ABOUT THIS EXERCISE.
A verbatim reproduction of the lines below, from the line containing "purple bowling pin: 1 -> 3" through the line containing "yellow lemon: 3 -> 2", both ends included, is the whole required output.

SOURCE DATA.
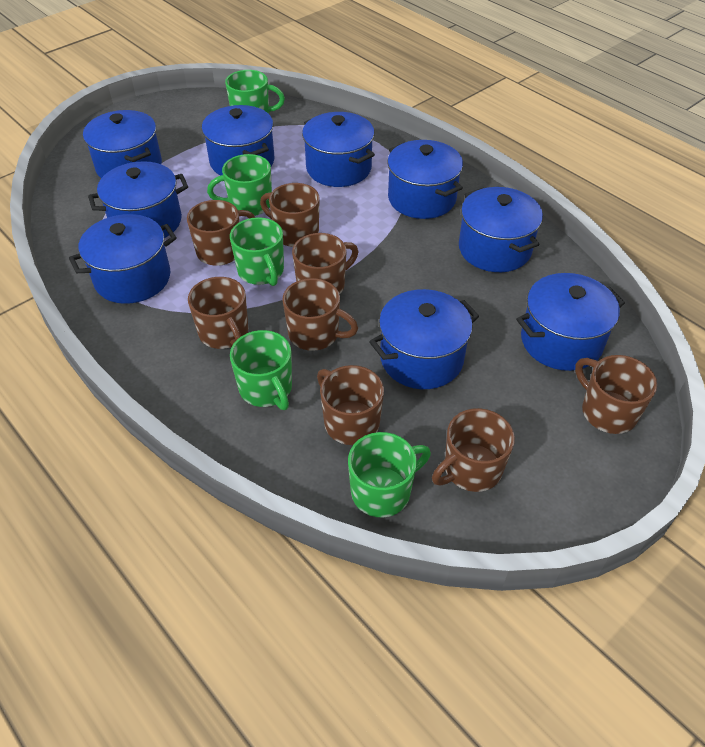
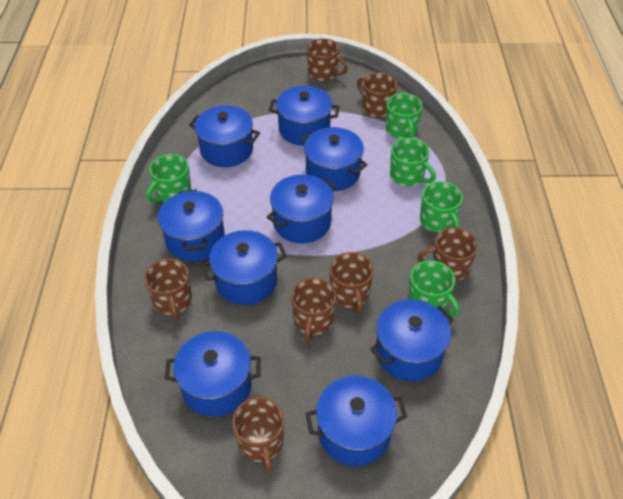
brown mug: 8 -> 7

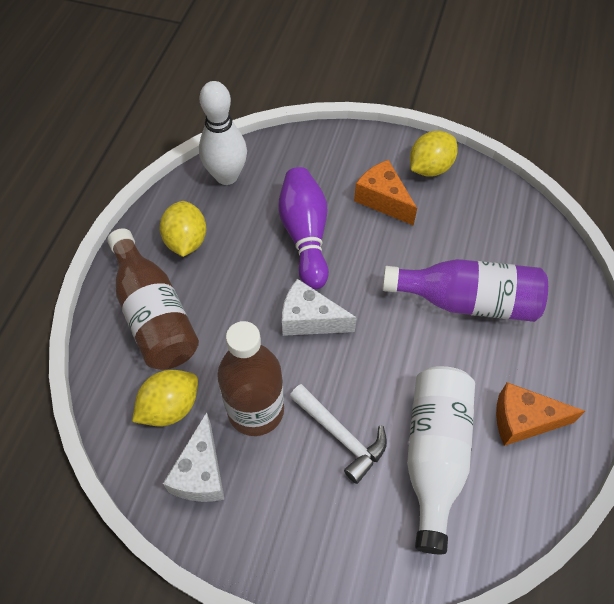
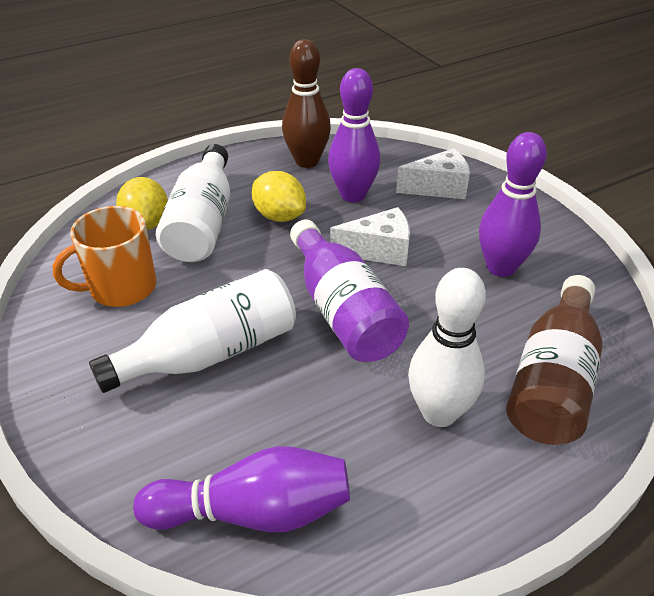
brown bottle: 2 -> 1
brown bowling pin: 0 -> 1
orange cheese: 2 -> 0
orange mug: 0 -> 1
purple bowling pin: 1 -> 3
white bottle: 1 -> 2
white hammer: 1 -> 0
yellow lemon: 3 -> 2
---
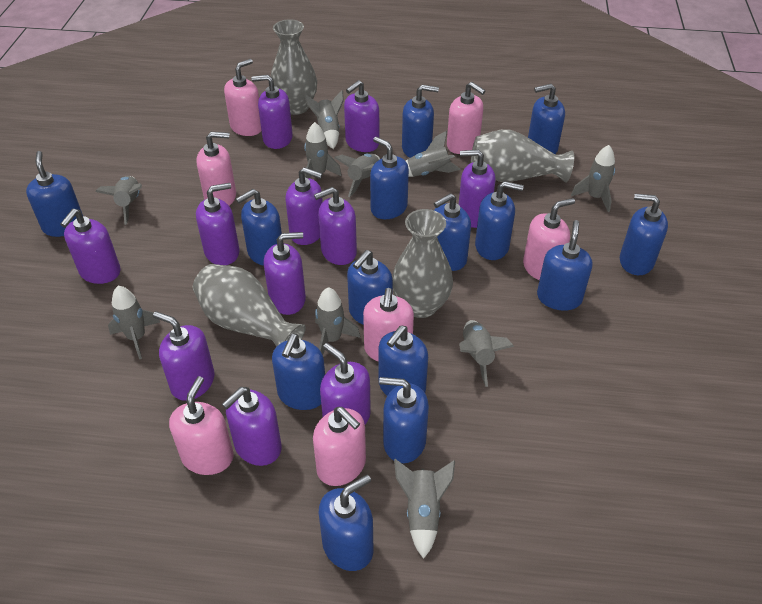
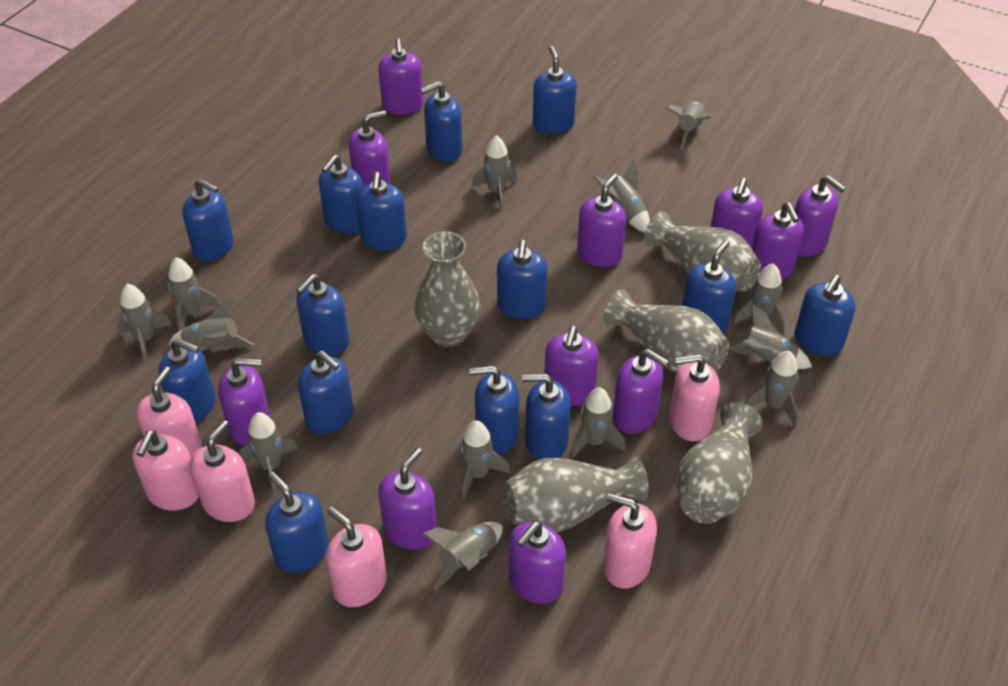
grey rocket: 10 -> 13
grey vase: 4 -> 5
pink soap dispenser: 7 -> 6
--
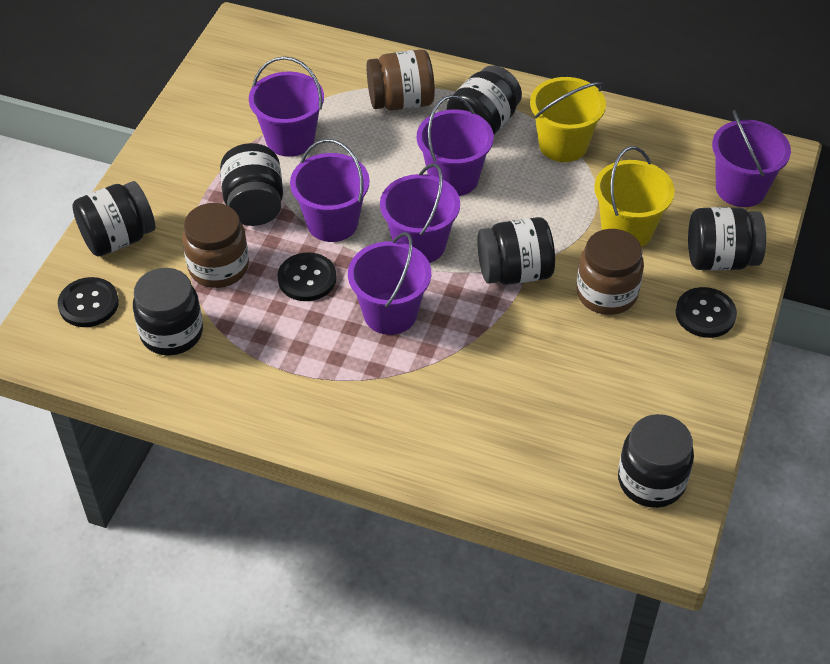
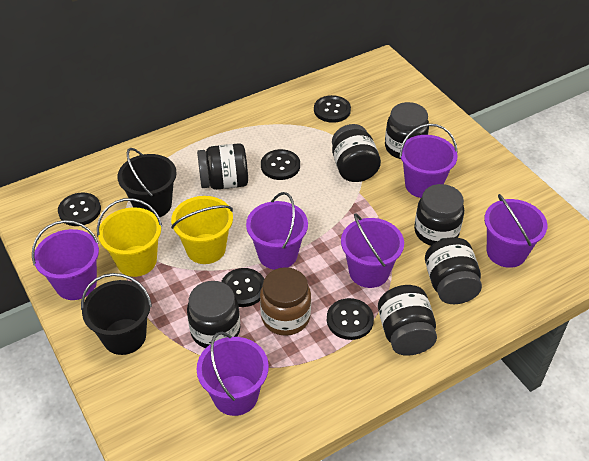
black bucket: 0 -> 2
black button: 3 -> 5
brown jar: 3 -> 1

WRITTEN SOLUTION.
purple bowling pin: 1 -> 3
white bottle: 1 -> 2
white hammer: 1 -> 0
yellow lemon: 3 -> 2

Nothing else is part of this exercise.